Detected change data

○ ○ ○

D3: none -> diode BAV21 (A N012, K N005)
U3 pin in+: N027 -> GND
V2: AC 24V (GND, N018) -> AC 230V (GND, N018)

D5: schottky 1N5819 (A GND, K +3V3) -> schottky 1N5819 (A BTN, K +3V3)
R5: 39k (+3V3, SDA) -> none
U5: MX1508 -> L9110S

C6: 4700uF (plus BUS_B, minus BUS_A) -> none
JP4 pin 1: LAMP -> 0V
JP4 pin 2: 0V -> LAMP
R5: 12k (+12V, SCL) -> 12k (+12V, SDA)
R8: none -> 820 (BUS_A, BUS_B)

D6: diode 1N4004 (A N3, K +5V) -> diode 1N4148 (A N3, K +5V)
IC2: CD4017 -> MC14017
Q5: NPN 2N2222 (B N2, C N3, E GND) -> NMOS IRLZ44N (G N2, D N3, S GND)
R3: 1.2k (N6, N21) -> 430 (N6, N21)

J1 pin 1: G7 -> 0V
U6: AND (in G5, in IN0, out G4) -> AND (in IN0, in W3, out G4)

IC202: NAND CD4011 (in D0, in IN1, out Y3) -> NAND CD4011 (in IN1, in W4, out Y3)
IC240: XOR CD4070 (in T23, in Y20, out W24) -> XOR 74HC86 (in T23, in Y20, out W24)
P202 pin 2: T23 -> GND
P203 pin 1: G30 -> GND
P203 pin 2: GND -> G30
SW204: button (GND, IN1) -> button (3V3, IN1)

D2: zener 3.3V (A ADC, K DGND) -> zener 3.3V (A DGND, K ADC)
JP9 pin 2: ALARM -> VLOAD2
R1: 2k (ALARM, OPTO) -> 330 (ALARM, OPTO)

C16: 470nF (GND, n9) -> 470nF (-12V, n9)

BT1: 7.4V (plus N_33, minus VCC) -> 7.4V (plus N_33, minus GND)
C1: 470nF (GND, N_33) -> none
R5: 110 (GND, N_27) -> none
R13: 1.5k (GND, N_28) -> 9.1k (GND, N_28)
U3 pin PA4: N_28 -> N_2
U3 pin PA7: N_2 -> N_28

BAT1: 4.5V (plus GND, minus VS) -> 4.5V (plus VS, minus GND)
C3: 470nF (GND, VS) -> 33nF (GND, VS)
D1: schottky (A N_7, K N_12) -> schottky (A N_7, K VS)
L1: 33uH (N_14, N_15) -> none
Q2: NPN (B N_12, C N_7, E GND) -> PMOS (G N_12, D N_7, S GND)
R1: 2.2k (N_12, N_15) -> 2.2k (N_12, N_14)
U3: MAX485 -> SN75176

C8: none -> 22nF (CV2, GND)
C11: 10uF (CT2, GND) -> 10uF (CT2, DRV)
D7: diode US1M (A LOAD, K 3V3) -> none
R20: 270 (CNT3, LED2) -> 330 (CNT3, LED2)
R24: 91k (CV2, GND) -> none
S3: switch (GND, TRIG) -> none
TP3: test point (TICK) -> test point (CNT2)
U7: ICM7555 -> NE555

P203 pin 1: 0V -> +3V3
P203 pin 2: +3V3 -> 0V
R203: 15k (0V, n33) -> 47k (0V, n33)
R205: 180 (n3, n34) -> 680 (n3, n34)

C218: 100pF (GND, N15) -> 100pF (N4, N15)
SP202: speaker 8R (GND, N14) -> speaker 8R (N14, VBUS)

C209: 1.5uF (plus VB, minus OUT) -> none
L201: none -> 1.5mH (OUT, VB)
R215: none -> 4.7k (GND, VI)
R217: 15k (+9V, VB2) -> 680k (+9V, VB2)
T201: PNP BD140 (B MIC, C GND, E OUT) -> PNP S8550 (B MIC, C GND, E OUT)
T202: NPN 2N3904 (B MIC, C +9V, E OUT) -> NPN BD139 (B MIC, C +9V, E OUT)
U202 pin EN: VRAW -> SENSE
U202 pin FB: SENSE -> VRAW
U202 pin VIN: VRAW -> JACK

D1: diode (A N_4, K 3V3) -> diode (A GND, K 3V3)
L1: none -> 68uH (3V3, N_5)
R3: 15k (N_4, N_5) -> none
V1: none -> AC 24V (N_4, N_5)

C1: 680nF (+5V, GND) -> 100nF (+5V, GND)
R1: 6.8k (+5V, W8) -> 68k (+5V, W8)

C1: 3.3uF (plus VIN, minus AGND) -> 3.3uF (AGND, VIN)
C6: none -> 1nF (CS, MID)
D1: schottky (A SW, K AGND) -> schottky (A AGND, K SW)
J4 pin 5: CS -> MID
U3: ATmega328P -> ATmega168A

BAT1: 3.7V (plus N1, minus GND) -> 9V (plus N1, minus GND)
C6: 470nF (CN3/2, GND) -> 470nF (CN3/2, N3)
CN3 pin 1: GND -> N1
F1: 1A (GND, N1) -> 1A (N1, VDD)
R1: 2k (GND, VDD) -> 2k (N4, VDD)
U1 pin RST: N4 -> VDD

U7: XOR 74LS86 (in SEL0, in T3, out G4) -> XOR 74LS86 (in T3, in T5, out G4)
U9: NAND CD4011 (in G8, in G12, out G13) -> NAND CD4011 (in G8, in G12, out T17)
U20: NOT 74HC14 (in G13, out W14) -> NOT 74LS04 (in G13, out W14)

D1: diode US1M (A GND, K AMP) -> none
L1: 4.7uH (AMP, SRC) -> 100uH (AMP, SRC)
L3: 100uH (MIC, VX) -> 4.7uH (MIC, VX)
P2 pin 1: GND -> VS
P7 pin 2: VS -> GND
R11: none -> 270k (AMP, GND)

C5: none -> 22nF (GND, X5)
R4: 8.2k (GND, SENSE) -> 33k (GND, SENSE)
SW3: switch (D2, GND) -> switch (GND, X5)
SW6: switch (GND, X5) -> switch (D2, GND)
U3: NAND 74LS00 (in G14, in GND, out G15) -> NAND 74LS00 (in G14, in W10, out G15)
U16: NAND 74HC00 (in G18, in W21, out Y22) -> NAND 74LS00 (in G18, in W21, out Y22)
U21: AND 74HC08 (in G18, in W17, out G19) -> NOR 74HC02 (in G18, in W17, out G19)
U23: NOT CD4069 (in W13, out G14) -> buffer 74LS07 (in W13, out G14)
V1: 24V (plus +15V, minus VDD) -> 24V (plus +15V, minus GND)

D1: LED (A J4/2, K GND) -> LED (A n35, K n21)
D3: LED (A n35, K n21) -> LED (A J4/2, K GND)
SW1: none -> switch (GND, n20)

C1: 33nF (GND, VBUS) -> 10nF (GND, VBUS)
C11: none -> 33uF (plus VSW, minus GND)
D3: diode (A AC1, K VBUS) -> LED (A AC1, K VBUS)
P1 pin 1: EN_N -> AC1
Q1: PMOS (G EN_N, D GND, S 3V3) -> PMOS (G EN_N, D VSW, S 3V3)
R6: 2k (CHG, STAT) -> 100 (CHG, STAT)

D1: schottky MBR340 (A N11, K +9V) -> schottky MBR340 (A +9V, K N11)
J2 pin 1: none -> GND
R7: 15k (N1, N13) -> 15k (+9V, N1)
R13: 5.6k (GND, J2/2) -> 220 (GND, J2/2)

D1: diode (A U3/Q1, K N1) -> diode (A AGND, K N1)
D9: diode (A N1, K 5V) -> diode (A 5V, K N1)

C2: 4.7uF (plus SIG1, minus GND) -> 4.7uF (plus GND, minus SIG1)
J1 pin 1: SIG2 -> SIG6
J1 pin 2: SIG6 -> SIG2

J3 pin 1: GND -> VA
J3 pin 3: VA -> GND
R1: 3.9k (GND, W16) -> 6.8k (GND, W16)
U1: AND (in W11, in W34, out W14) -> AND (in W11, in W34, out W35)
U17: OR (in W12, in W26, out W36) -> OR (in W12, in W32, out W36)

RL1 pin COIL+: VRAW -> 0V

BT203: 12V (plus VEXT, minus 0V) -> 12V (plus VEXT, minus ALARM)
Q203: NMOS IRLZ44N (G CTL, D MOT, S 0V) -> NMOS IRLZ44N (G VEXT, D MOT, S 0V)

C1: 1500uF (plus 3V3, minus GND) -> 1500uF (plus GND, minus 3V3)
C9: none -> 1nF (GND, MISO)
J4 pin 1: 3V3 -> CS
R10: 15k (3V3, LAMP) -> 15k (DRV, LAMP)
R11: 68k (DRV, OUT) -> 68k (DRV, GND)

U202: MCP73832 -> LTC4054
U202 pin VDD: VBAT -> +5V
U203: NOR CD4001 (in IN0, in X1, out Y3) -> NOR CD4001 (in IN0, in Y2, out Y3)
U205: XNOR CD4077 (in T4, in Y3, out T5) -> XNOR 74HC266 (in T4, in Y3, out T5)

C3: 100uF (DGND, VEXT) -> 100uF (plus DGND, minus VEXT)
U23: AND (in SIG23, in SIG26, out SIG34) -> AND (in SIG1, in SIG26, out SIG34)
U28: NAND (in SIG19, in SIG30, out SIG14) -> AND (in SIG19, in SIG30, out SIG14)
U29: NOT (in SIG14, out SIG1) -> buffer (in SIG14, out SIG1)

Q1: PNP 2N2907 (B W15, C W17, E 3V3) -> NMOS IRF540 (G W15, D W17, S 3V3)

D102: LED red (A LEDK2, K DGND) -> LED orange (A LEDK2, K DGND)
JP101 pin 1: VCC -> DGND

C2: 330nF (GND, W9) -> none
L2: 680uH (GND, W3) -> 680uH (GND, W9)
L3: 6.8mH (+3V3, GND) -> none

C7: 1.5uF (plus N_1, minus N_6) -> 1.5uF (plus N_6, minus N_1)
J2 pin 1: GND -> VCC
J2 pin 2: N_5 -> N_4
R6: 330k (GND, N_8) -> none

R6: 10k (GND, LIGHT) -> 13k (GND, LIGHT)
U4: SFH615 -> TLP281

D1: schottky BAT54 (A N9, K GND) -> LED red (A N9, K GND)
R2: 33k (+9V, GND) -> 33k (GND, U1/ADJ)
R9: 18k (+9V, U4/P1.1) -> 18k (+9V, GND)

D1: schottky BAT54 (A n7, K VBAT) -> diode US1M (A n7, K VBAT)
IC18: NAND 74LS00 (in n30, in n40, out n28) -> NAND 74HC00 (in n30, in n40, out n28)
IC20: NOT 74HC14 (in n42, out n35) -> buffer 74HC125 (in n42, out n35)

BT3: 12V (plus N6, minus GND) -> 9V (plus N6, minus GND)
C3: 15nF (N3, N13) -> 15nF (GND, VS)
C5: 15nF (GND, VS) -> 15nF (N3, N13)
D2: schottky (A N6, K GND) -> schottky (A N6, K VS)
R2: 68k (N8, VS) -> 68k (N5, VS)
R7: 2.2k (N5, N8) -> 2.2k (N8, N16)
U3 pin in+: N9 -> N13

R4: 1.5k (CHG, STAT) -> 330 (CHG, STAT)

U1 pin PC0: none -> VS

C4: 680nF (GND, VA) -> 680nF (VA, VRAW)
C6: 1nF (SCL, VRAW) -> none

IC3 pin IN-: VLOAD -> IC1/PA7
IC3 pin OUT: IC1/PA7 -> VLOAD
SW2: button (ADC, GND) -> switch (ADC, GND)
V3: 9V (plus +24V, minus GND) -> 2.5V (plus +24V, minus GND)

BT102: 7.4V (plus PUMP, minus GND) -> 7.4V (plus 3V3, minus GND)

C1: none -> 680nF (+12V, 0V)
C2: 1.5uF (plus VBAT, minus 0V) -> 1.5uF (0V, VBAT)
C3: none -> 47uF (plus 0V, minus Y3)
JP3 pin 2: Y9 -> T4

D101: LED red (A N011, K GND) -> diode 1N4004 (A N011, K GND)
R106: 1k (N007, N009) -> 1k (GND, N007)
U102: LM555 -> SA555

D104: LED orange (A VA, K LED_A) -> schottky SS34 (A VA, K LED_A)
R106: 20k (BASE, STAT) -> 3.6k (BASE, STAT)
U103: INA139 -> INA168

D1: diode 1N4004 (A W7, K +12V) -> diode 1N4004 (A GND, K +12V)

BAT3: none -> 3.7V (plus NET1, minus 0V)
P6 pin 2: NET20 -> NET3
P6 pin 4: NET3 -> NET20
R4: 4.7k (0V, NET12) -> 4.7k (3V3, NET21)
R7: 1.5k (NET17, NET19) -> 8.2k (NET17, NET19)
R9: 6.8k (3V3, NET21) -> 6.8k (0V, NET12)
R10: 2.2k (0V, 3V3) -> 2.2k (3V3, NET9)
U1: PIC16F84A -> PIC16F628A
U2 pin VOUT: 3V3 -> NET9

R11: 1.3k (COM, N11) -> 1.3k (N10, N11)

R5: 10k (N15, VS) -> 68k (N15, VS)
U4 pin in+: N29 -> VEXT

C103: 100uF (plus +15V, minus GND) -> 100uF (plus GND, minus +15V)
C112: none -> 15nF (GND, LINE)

○ ○ ○

§ Prompt:
From the records above, copy out the line with "C3: 470nF (GND, VS) -> 33nF (GND, VS)", the line with "U3: ATmega328P -> ATmega168A", and every line between them, word for word.

§ Your response:
C3: 470nF (GND, VS) -> 33nF (GND, VS)
D1: schottky (A N_7, K N_12) -> schottky (A N_7, K VS)
L1: 33uH (N_14, N_15) -> none
Q2: NPN (B N_12, C N_7, E GND) -> PMOS (G N_12, D N_7, S GND)
R1: 2.2k (N_12, N_15) -> 2.2k (N_12, N_14)
U3: MAX485 -> SN75176

C8: none -> 22nF (CV2, GND)
C11: 10uF (CT2, GND) -> 10uF (CT2, DRV)
D7: diode US1M (A LOAD, K 3V3) -> none
R20: 270 (CNT3, LED2) -> 330 (CNT3, LED2)
R24: 91k (CV2, GND) -> none
S3: switch (GND, TRIG) -> none
TP3: test point (TICK) -> test point (CNT2)
U7: ICM7555 -> NE555

P203 pin 1: 0V -> +3V3
P203 pin 2: +3V3 -> 0V
R203: 15k (0V, n33) -> 47k (0V, n33)
R205: 180 (n3, n34) -> 680 (n3, n34)

C218: 100pF (GND, N15) -> 100pF (N4, N15)
SP202: speaker 8R (GND, N14) -> speaker 8R (N14, VBUS)

C209: 1.5uF (plus VB, minus OUT) -> none
L201: none -> 1.5mH (OUT, VB)
R215: none -> 4.7k (GND, VI)
R217: 15k (+9V, VB2) -> 680k (+9V, VB2)
T201: PNP BD140 (B MIC, C GND, E OUT) -> PNP S8550 (B MIC, C GND, E OUT)
T202: NPN 2N3904 (B MIC, C +9V, E OUT) -> NPN BD139 (B MIC, C +9V, E OUT)
U202 pin EN: VRAW -> SENSE
U202 pin FB: SENSE -> VRAW
U202 pin VIN: VRAW -> JACK

D1: diode (A N_4, K 3V3) -> diode (A GND, K 3V3)
L1: none -> 68uH (3V3, N_5)
R3: 15k (N_4, N_5) -> none
V1: none -> AC 24V (N_4, N_5)

C1: 680nF (+5V, GND) -> 100nF (+5V, GND)
R1: 6.8k (+5V, W8) -> 68k (+5V, W8)

C1: 3.3uF (plus VIN, minus AGND) -> 3.3uF (AGND, VIN)
C6: none -> 1nF (CS, MID)
D1: schottky (A SW, K AGND) -> schottky (A AGND, K SW)
J4 pin 5: CS -> MID
U3: ATmega328P -> ATmega168A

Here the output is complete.